START Given records
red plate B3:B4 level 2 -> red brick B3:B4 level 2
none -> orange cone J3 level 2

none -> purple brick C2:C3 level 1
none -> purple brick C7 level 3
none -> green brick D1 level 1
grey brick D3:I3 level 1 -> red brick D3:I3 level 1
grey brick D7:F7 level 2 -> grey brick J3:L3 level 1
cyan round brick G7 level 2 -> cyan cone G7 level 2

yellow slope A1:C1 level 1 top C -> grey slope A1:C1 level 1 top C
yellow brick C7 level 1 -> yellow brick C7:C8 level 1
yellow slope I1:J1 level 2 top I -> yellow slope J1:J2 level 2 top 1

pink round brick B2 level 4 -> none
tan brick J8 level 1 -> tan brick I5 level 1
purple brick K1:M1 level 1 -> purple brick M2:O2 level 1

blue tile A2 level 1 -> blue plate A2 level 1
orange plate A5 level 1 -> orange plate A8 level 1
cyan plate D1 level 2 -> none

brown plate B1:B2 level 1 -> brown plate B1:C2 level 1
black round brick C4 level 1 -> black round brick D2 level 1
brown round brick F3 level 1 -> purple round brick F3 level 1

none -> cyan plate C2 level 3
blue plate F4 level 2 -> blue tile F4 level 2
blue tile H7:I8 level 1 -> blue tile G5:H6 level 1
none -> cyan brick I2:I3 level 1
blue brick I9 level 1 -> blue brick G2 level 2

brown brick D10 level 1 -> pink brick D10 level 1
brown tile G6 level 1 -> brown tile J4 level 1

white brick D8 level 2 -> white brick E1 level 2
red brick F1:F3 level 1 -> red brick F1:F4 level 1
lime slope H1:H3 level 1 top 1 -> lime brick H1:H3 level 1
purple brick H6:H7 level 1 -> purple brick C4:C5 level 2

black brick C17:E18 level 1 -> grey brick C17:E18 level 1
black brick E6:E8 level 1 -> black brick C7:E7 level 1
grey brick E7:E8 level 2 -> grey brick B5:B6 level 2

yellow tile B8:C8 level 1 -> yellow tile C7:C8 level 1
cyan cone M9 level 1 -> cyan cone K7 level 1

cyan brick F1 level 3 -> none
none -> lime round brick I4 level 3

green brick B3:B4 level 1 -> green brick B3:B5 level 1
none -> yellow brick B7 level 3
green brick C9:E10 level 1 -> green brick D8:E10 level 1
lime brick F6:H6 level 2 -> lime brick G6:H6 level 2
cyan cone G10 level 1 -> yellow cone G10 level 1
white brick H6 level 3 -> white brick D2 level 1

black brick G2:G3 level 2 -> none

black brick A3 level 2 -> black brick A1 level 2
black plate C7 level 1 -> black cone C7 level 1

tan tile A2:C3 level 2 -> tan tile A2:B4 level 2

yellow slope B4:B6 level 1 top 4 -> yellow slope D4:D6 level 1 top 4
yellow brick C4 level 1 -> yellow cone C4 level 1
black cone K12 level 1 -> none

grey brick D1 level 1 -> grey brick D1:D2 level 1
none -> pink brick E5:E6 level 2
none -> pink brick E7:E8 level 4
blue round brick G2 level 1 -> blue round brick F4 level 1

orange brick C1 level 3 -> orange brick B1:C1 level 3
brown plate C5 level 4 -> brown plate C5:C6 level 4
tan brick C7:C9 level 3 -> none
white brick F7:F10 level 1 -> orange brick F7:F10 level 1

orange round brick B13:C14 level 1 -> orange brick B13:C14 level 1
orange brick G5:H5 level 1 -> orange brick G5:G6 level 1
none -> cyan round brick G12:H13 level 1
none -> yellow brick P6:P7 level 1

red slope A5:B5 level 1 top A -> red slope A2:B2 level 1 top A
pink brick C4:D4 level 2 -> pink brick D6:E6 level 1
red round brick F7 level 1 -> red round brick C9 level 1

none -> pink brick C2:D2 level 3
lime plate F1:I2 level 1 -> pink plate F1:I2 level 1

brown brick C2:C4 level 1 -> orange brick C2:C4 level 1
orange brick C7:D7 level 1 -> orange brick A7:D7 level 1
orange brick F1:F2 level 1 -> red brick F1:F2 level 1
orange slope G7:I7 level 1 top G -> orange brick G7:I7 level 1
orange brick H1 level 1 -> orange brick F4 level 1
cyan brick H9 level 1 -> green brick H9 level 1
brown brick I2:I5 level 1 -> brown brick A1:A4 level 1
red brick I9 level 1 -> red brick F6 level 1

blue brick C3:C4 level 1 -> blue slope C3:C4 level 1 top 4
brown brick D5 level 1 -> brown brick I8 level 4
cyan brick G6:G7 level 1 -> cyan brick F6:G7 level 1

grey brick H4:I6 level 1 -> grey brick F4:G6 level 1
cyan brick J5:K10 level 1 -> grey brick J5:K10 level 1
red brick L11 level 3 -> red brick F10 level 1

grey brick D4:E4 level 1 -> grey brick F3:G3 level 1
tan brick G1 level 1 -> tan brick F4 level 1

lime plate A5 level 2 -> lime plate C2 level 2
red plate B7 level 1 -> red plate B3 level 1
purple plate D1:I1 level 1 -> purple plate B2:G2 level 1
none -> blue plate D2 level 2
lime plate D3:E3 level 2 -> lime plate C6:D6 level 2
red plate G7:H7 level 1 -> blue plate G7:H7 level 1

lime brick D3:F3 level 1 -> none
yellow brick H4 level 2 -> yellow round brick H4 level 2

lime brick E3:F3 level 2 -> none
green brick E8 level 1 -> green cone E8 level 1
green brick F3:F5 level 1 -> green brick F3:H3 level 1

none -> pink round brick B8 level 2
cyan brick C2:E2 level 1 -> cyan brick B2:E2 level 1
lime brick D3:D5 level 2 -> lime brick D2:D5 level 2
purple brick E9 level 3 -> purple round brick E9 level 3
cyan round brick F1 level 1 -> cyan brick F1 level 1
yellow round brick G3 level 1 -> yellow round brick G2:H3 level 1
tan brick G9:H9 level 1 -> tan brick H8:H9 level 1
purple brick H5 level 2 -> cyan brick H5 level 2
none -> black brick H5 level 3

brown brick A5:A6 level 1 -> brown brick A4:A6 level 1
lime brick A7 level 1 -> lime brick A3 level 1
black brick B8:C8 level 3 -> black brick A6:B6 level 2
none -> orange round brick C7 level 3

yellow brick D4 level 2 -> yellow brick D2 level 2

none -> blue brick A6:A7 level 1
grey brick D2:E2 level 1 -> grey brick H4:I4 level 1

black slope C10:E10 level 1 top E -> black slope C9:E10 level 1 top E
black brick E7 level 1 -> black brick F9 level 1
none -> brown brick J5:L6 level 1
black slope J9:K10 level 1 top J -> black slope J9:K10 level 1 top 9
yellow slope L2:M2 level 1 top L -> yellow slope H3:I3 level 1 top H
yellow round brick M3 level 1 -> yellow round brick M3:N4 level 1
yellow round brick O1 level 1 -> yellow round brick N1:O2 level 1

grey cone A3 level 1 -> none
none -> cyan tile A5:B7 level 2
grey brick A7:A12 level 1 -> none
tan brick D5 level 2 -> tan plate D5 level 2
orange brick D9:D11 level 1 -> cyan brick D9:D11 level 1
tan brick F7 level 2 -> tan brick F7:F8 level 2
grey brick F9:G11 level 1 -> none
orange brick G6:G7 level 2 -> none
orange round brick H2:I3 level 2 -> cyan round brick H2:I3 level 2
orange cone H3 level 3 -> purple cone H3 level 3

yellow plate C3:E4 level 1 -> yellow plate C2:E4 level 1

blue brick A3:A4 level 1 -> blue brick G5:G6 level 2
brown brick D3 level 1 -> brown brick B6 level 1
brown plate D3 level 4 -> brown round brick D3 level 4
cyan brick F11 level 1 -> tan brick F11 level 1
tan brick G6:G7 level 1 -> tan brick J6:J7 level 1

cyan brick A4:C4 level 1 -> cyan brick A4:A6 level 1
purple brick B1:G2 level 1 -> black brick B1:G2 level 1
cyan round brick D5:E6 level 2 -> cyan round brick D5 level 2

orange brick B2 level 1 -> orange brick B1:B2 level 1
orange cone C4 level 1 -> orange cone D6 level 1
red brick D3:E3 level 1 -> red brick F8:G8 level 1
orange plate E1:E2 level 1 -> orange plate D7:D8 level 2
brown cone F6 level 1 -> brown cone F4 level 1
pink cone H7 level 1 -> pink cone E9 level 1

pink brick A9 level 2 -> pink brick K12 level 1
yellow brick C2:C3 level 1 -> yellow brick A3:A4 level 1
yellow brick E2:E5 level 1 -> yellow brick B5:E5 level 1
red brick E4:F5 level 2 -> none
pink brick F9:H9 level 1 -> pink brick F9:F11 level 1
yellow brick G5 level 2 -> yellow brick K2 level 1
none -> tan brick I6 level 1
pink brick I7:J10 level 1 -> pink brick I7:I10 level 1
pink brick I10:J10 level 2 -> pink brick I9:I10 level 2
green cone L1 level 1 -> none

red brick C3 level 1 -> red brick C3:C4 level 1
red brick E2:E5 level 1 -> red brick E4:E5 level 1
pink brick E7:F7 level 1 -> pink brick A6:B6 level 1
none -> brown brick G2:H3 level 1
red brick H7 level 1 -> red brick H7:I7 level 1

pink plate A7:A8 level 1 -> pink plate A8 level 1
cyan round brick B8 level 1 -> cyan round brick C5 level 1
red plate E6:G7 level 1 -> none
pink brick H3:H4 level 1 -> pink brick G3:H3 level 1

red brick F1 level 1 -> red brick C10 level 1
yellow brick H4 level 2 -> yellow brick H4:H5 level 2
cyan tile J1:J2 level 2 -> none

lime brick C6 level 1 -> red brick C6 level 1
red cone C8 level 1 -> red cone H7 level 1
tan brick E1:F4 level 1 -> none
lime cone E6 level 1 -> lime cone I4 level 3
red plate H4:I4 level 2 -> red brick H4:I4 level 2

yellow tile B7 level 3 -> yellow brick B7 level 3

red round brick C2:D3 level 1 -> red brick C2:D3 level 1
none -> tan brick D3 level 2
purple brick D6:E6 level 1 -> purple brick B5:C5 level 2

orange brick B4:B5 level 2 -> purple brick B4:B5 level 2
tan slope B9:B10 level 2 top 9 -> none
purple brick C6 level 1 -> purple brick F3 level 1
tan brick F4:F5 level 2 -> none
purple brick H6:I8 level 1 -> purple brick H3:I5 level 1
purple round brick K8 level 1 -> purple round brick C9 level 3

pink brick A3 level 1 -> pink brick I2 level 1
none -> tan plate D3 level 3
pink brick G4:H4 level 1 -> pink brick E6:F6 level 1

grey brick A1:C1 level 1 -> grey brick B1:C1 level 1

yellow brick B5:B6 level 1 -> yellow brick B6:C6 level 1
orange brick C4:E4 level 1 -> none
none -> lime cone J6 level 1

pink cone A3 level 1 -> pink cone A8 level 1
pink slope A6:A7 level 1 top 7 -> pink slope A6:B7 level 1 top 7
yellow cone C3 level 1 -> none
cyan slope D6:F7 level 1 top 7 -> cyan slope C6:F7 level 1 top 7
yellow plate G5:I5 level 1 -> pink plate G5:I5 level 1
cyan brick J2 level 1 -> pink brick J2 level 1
END Given records
* The problem
Look above for the line holding "yellow brick C7 level" and the line holding "yellow brick C4", then output exactly those two lines and every line between them, nothing more.

* Response box
yellow brick C7 level 1 -> yellow brick C7:C8 level 1
yellow slope I1:J1 level 2 top I -> yellow slope J1:J2 level 2 top 1

pink round brick B2 level 4 -> none
tan brick J8 level 1 -> tan brick I5 level 1
purple brick K1:M1 level 1 -> purple brick M2:O2 level 1

blue tile A2 level 1 -> blue plate A2 level 1
orange plate A5 level 1 -> orange plate A8 level 1
cyan plate D1 level 2 -> none

brown plate B1:B2 level 1 -> brown plate B1:C2 level 1
black round brick C4 level 1 -> black round brick D2 level 1
brown round brick F3 level 1 -> purple round brick F3 level 1

none -> cyan plate C2 level 3
blue plate F4 level 2 -> blue tile F4 level 2
blue tile H7:I8 level 1 -> blue tile G5:H6 level 1
none -> cyan brick I2:I3 level 1
blue brick I9 level 1 -> blue brick G2 level 2

brown brick D10 level 1 -> pink brick D10 level 1
brown tile G6 level 1 -> brown tile J4 level 1

white brick D8 level 2 -> white brick E1 level 2
red brick F1:F3 level 1 -> red brick F1:F4 level 1
lime slope H1:H3 level 1 top 1 -> lime brick H1:H3 level 1
purple brick H6:H7 level 1 -> purple brick C4:C5 level 2

black brick C17:E18 level 1 -> grey brick C17:E18 level 1
black brick E6:E8 level 1 -> black brick C7:E7 level 1
grey brick E7:E8 level 2 -> grey brick B5:B6 level 2

yellow tile B8:C8 level 1 -> yellow tile C7:C8 level 1
cyan cone M9 level 1 -> cyan cone K7 level 1

cyan brick F1 level 3 -> none
none -> lime round brick I4 level 3

green brick B3:B4 level 1 -> green brick B3:B5 level 1
none -> yellow brick B7 level 3
green brick C9:E10 level 1 -> green brick D8:E10 level 1
lime brick F6:H6 level 2 -> lime brick G6:H6 level 2
cyan cone G10 level 1 -> yellow cone G10 level 1
white brick H6 level 3 -> white brick D2 level 1

black brick G2:G3 level 2 -> none

black brick A3 level 2 -> black brick A1 level 2
black plate C7 level 1 -> black cone C7 level 1

tan tile A2:C3 level 2 -> tan tile A2:B4 level 2

yellow slope B4:B6 level 1 top 4 -> yellow slope D4:D6 level 1 top 4
yellow brick C4 level 1 -> yellow cone C4 level 1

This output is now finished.